== Your assignment ==
In the records that follow, locate every line with "TEMP" and extract it.

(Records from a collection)
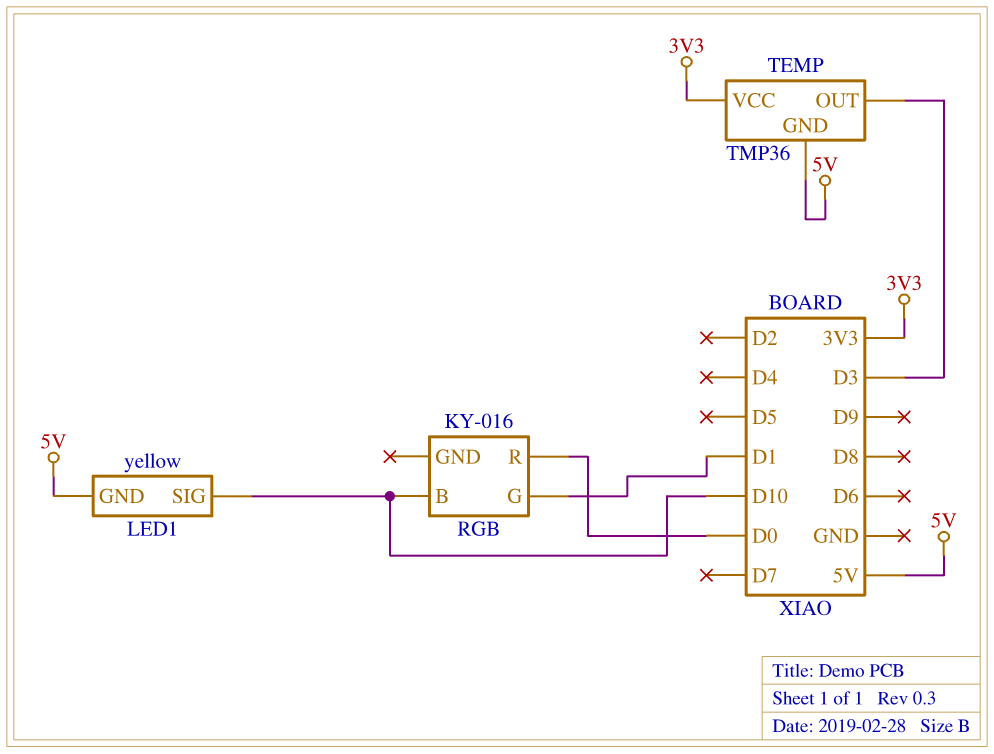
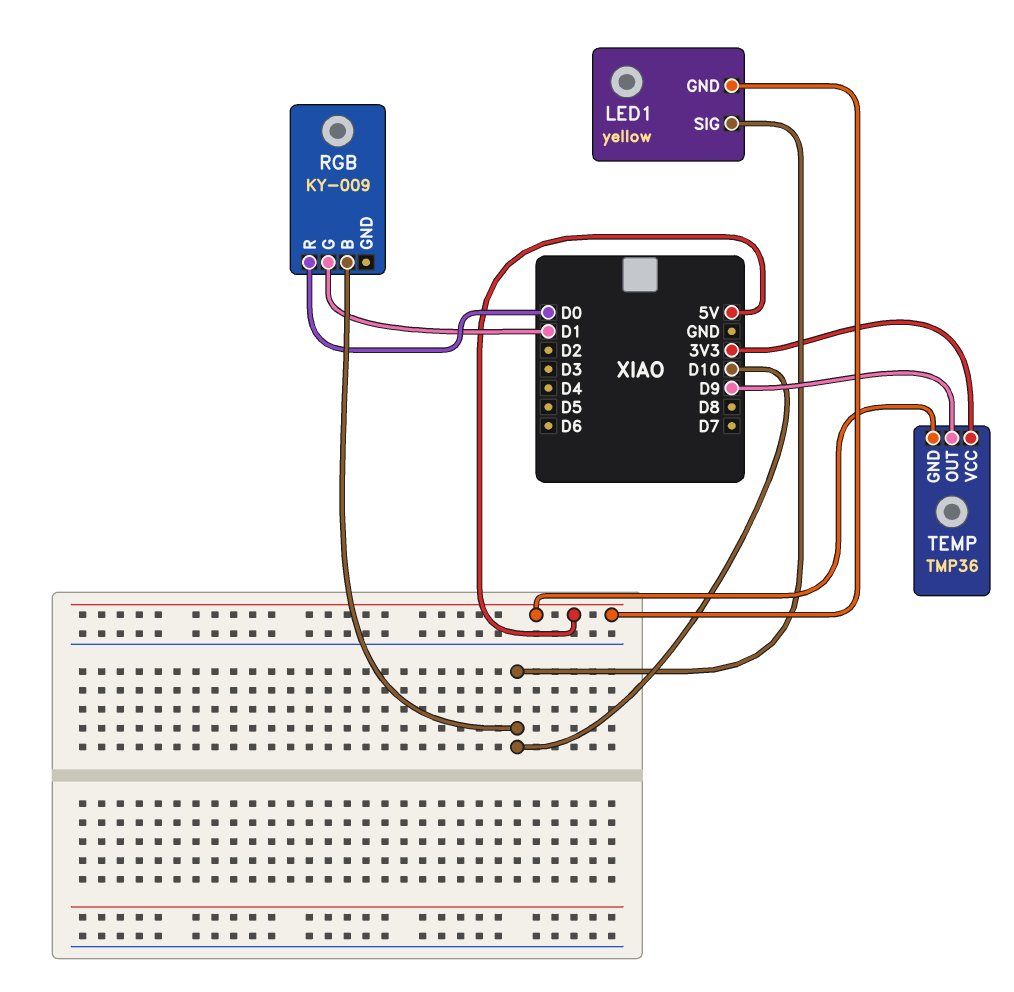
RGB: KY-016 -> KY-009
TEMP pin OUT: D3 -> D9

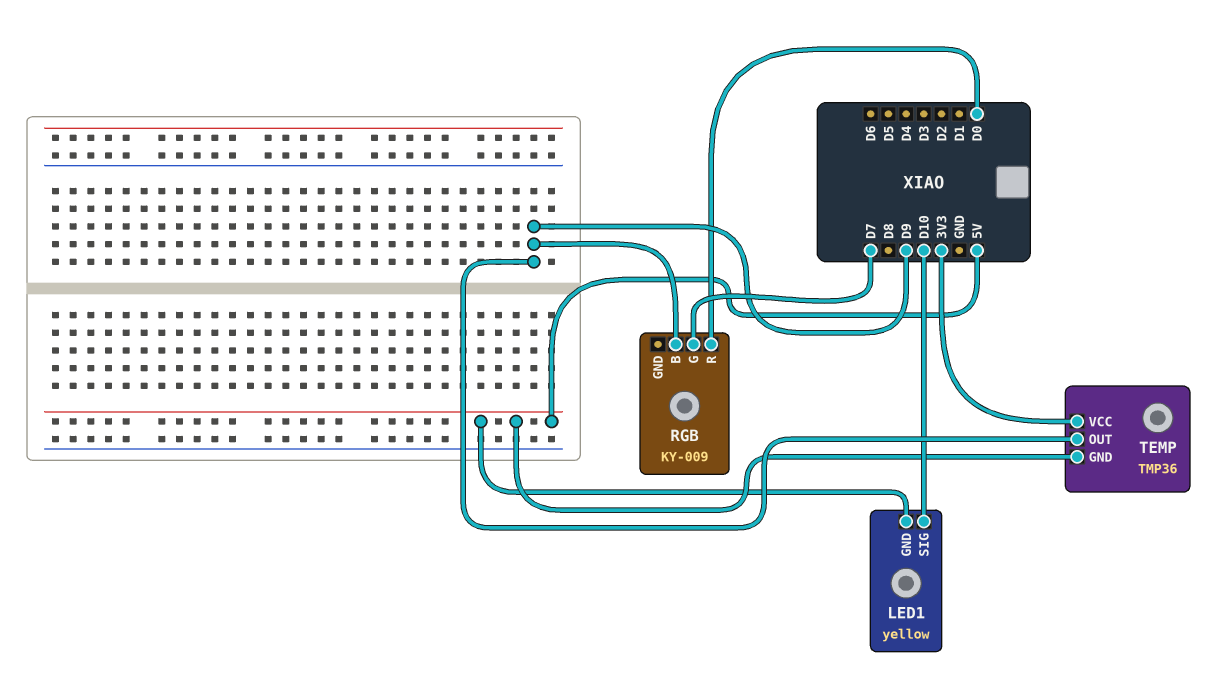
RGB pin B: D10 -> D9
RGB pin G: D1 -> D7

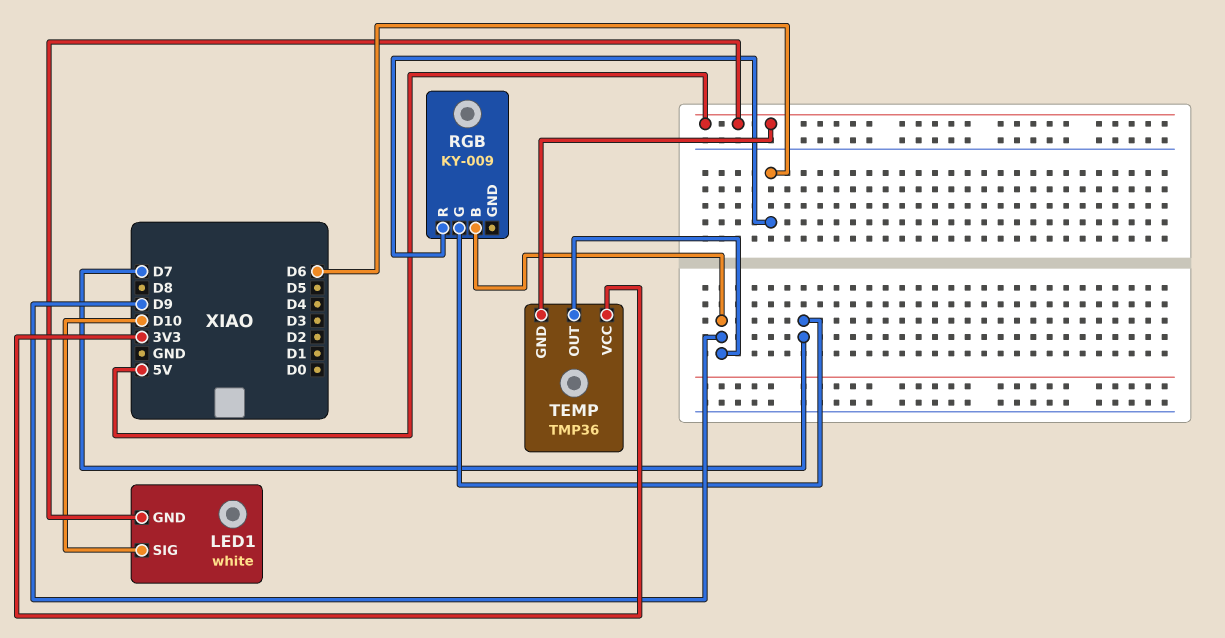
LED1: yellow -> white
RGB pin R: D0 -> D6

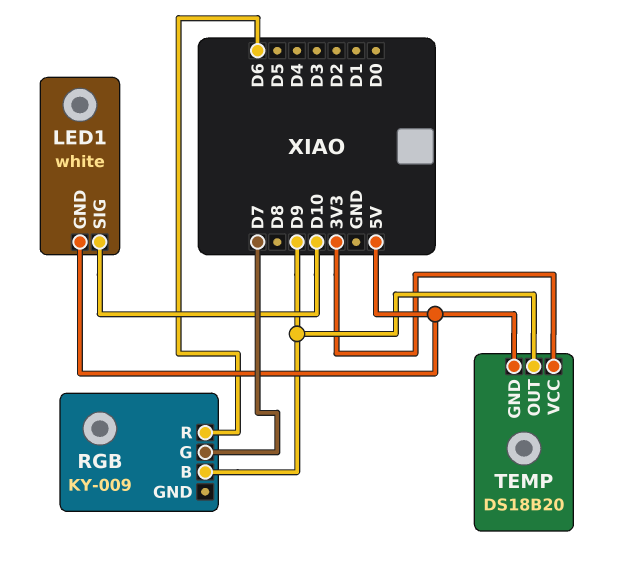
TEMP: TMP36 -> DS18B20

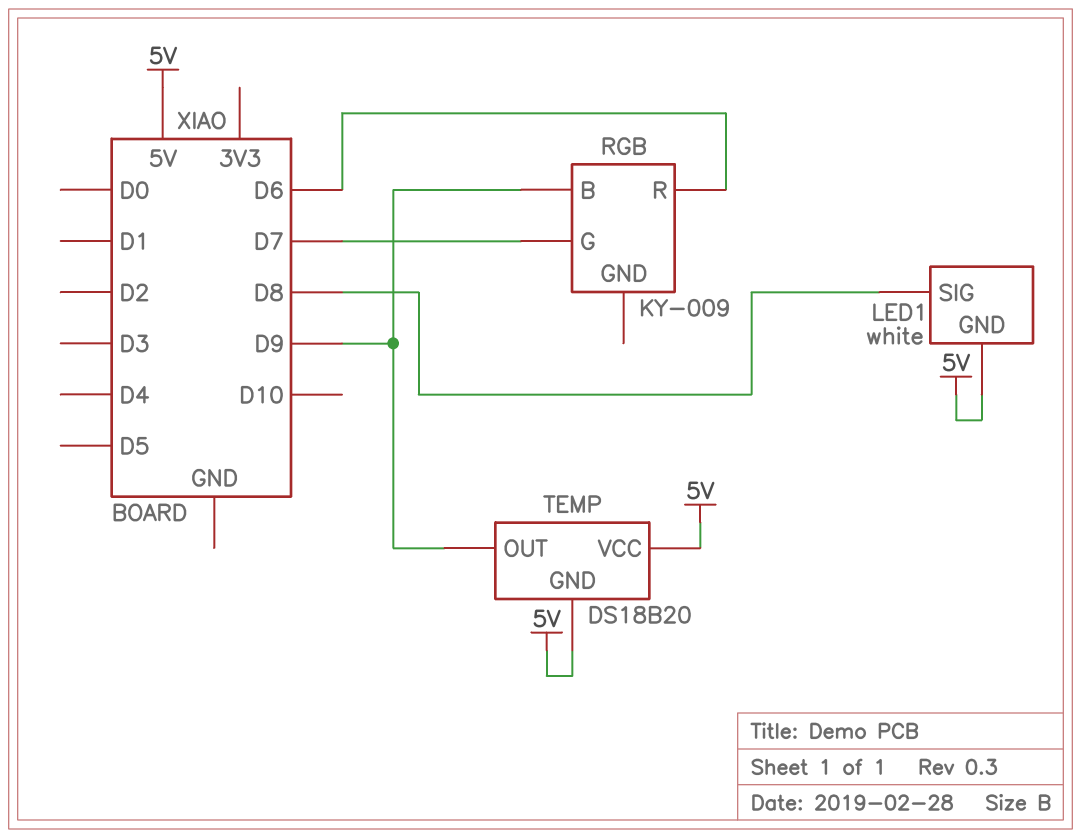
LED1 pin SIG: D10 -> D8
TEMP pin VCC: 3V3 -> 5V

== Expected answer ==
TEMP pin OUT: D3 -> D9
TEMP: TMP36 -> DS18B20
TEMP pin VCC: 3V3 -> 5V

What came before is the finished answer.